--- REQUIREMENT ---
The response must contain every line below in which "notebook" appears.

--- DATA BLOCK ---
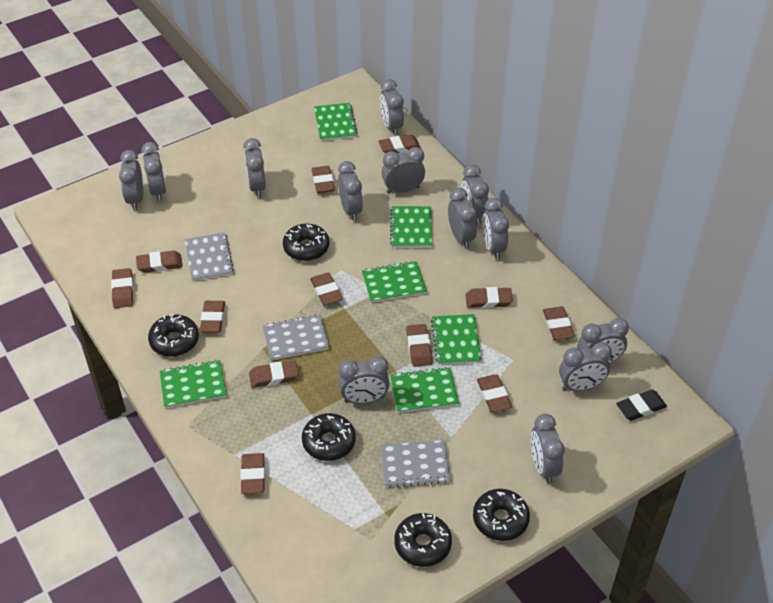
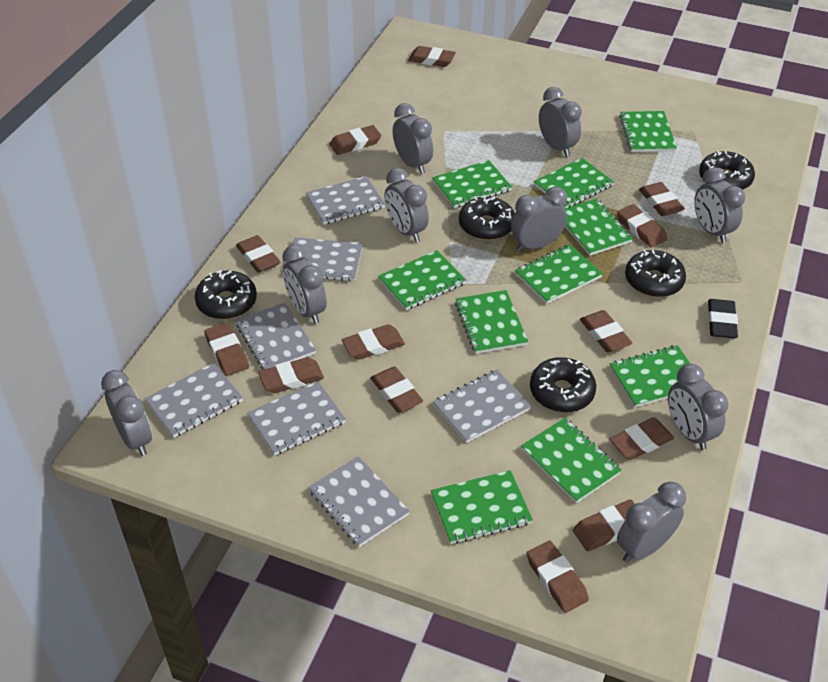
brown eraser: 12 -> 13
green notebook: 6 -> 10
grey clock: 13 -> 9
grey notebook: 3 -> 7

--- YOUR SOLUTION ---
green notebook: 6 -> 10
grey notebook: 3 -> 7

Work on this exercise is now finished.